- [Exercise] In the listing below, find every line containing "carcinoma" and copy it out.

- [Given entries]
/---

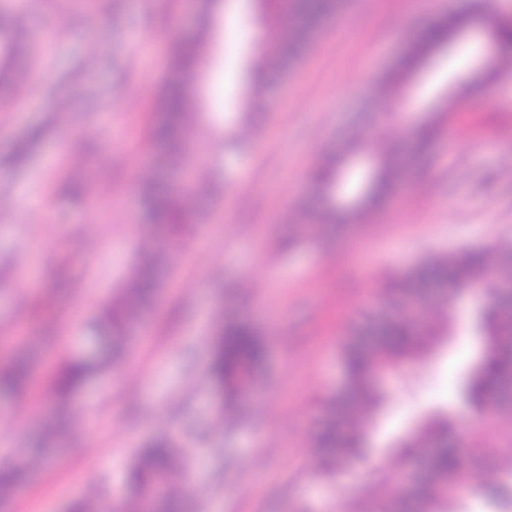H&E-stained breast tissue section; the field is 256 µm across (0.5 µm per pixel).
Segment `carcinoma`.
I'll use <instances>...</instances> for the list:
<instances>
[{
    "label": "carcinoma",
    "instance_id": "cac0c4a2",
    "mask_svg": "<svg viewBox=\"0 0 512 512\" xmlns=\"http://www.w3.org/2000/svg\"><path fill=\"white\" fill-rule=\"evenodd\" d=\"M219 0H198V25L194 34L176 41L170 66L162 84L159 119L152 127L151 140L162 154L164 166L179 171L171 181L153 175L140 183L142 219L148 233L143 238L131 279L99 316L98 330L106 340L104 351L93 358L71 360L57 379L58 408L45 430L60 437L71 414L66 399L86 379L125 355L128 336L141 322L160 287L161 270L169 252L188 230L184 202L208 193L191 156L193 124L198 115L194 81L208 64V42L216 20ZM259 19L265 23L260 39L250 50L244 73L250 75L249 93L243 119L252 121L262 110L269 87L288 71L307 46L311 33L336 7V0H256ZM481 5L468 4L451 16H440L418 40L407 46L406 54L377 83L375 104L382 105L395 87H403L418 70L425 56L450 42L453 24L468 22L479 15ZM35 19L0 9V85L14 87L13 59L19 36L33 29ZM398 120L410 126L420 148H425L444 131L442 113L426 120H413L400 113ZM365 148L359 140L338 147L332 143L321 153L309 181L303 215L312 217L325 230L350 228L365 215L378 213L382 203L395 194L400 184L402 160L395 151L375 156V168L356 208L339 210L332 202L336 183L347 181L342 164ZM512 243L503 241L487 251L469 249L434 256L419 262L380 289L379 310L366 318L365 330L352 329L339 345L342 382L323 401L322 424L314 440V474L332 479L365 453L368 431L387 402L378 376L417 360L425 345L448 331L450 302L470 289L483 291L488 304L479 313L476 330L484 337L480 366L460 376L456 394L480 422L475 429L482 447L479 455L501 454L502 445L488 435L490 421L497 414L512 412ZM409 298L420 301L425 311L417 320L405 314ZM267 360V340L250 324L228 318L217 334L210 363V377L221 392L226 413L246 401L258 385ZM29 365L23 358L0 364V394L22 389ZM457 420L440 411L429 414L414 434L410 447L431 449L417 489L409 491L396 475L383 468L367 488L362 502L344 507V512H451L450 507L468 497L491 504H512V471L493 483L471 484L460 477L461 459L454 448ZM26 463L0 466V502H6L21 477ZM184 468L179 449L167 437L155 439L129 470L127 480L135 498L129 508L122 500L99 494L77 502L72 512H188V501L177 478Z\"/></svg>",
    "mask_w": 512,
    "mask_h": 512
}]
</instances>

\---

- [Worked solution]
Segment `carcinoma`.
    "label": "carcinoma",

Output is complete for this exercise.